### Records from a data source
□ □ □ □ □

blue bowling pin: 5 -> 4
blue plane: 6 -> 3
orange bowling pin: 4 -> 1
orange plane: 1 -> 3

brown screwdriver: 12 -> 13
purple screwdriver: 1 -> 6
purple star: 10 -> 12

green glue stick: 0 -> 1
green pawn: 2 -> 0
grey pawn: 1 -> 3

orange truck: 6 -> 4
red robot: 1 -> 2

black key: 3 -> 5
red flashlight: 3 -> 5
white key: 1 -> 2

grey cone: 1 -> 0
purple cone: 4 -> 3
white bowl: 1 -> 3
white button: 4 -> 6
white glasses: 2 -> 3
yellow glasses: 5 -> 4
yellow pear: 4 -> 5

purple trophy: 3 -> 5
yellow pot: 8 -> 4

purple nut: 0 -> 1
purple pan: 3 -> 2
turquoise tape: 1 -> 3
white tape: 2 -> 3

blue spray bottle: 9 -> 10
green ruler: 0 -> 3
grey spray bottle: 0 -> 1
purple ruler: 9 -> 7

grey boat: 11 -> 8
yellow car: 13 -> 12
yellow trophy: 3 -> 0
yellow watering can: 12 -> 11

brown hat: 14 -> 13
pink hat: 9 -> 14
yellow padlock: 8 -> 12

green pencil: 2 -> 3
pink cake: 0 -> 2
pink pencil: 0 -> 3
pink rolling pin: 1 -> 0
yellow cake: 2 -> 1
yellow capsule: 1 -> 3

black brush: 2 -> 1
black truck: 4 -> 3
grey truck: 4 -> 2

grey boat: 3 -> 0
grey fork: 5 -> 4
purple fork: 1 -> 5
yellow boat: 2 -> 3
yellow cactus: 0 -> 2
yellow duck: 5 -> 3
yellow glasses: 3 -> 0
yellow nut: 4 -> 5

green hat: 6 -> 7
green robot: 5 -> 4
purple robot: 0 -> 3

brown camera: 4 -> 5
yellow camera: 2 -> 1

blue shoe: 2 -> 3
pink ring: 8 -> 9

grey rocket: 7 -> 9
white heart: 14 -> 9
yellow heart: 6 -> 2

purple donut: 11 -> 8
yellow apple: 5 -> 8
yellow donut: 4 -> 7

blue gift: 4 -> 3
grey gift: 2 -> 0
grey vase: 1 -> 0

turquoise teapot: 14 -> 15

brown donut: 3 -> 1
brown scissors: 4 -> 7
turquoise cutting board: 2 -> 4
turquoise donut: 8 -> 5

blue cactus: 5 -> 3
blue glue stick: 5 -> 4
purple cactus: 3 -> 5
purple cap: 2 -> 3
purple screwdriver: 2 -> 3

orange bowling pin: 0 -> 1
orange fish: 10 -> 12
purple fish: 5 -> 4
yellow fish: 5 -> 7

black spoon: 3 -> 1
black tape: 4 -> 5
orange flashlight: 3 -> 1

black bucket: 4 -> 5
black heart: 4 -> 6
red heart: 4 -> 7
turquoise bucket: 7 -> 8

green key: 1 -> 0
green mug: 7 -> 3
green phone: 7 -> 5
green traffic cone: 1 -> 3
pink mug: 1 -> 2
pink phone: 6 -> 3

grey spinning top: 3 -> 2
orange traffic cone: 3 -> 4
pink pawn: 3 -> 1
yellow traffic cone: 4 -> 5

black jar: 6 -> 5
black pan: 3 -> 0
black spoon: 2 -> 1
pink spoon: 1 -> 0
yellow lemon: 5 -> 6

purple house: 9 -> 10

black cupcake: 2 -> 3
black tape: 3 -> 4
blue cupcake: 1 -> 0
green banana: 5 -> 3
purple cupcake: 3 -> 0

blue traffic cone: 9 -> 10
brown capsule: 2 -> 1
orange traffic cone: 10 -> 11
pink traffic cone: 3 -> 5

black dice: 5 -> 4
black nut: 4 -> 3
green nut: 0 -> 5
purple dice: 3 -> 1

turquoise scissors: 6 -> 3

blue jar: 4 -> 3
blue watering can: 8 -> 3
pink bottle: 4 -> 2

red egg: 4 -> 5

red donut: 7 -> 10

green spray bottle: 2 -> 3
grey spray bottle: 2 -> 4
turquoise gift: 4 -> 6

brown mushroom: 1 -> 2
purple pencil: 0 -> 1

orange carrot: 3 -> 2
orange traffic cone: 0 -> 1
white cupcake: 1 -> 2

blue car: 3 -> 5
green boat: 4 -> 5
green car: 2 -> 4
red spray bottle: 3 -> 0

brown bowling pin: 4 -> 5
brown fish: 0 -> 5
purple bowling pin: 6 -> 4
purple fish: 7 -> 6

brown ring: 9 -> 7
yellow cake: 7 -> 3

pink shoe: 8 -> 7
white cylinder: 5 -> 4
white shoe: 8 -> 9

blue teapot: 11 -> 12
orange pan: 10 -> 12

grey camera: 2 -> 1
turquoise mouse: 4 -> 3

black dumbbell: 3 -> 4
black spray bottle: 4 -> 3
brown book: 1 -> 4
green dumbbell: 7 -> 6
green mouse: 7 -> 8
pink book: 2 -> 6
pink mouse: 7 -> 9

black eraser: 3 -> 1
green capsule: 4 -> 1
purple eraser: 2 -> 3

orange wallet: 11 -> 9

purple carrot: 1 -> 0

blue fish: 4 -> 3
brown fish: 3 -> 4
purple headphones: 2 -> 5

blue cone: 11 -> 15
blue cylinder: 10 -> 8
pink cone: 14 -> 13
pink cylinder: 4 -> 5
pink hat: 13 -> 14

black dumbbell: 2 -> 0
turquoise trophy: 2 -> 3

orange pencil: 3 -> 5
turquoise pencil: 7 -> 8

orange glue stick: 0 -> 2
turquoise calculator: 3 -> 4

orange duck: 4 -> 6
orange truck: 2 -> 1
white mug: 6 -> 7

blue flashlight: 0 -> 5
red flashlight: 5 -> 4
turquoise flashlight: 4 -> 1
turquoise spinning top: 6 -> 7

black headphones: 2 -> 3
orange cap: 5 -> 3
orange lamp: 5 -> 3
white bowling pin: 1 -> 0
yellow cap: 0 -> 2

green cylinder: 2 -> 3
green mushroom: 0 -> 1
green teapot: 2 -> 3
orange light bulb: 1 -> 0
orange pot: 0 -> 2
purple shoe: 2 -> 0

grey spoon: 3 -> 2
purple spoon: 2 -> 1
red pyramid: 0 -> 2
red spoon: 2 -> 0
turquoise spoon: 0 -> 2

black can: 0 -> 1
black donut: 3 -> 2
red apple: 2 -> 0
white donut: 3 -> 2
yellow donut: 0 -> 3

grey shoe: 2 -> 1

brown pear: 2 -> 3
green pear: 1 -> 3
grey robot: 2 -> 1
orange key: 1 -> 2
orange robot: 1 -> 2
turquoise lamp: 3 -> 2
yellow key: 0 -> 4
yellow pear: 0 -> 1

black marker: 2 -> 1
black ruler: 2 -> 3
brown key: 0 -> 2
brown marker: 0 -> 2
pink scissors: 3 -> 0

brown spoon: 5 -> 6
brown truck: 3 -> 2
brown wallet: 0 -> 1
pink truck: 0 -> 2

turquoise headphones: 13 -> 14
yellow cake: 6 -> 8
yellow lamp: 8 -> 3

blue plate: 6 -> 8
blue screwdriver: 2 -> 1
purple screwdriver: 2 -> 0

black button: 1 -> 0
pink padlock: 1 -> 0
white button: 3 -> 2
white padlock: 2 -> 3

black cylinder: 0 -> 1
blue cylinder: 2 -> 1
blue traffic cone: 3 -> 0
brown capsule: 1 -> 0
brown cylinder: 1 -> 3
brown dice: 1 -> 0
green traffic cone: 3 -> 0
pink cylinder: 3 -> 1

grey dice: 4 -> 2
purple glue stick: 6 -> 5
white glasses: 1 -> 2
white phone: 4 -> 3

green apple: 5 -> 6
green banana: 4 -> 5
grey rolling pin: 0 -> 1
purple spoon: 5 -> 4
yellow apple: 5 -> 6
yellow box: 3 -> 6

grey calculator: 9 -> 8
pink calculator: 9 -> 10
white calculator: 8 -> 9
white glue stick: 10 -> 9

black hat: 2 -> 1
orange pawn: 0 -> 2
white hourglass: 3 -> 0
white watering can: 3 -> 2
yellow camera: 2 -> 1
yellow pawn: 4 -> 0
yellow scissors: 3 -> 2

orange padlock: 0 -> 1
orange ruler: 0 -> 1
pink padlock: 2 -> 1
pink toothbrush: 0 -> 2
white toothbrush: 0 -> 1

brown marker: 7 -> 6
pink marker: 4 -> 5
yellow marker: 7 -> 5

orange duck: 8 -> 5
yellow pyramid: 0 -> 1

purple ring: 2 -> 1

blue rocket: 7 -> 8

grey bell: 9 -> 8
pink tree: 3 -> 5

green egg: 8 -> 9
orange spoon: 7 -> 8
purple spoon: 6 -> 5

□ □ □ □ □

### Problem to work on
Read through the entries, then copy every line where the string "duck" is found.

### Response to this exercise
yellow duck: 5 -> 3
orange duck: 4 -> 6
orange duck: 8 -> 5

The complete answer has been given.